TASK TO COMPLETE:
Reproduce nothing but the lines from the start of the material through the line that includes "op=new; now=package (scarlet);", both ends included, and omit every picture.

RECORDED DATA:
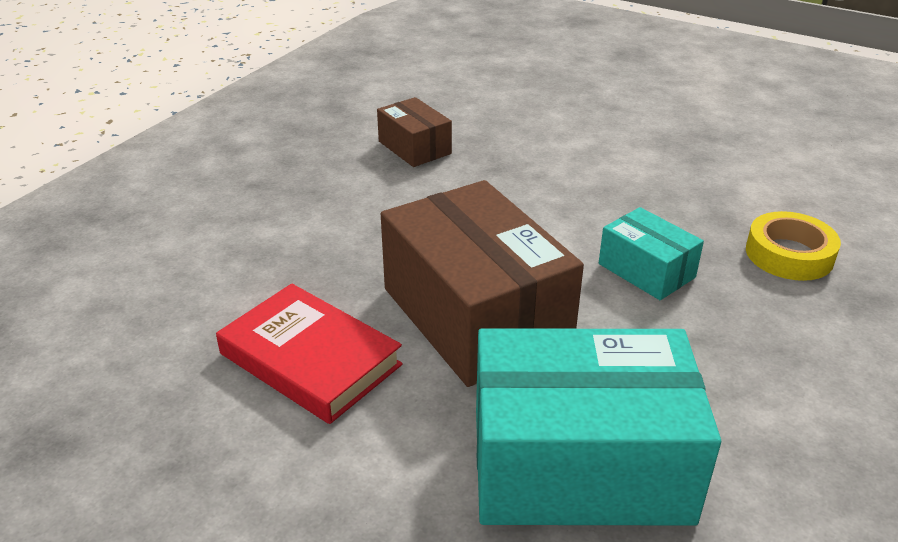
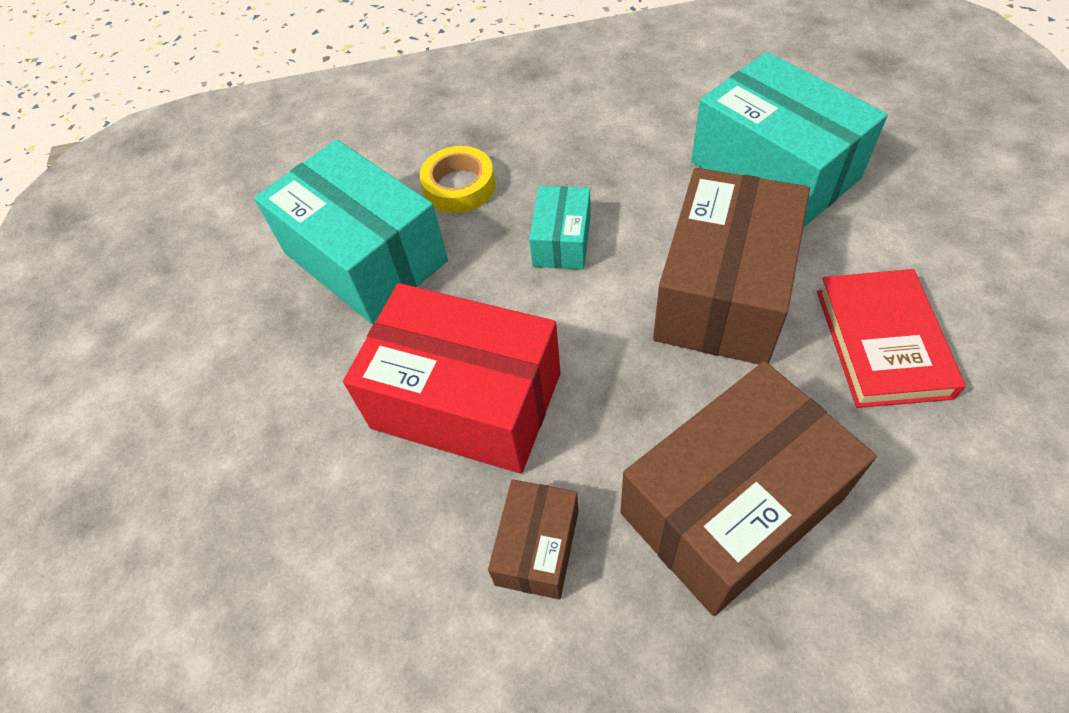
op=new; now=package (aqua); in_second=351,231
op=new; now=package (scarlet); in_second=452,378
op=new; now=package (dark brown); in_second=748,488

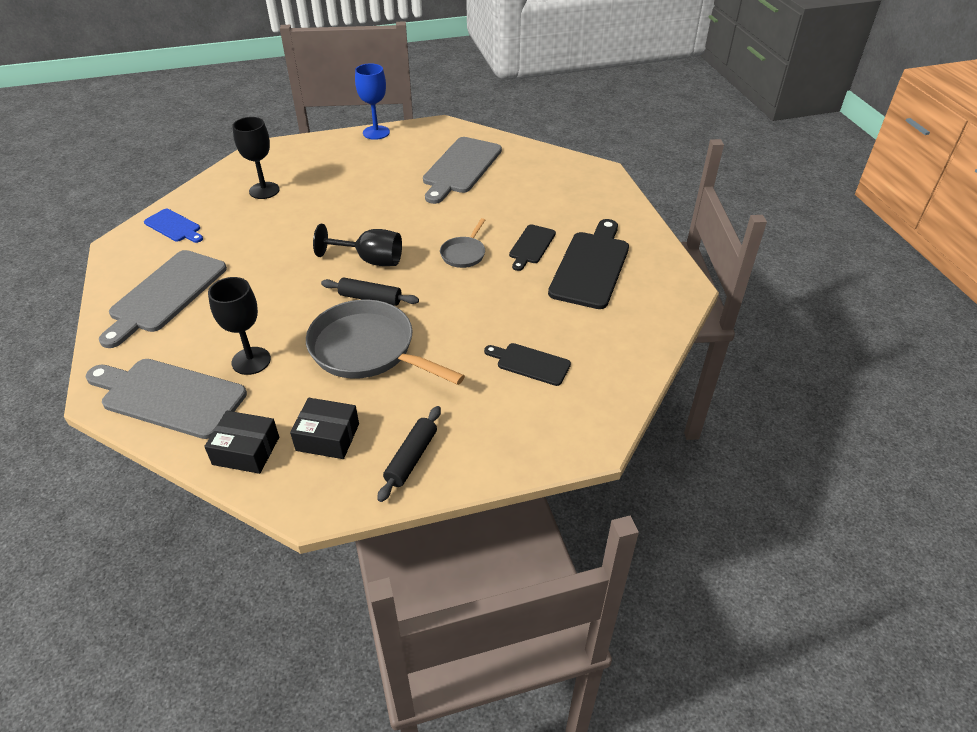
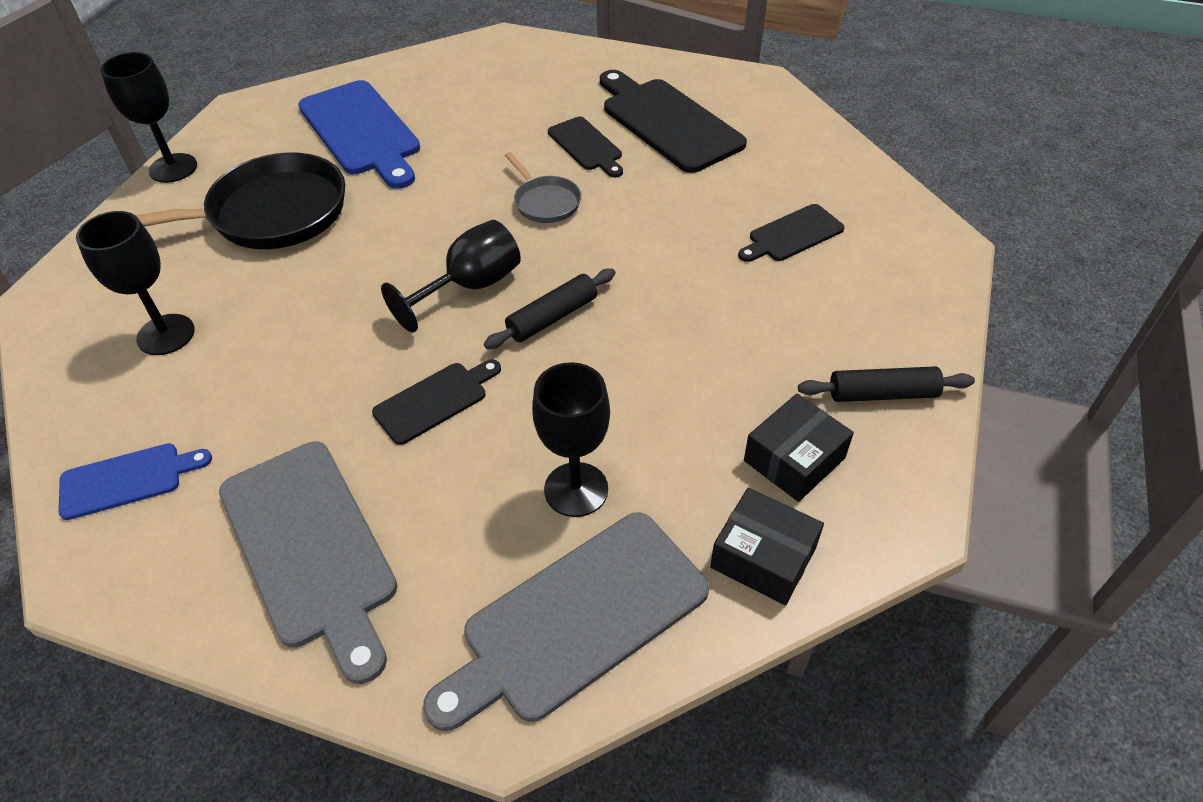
op=repainted; was=chalice (blue); now=chalice (black); in_first=372,101; in_second=148,117
op=new; now=frying pan (black); in_second=240,200
op=repainted; was=cutting board (gray); now=cutting board (blue); in_first=462,170; in_second=359,134
op=new; now=cutting board (black); in_second=436,402
op=rotated; was=package (black); in_first=241,442; in_second=767,546; clockwise=75
op=rotated; was=dough roller (black); in_first=409,454; in_second=886,384; clockwise=-60
op=gone; was=frying pan (gray); in_first=385,342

SOLUTION FOR THIS TASK:
op=new; now=package (aqua); in_second=351,231
op=new; now=package (scarlet); in_second=452,378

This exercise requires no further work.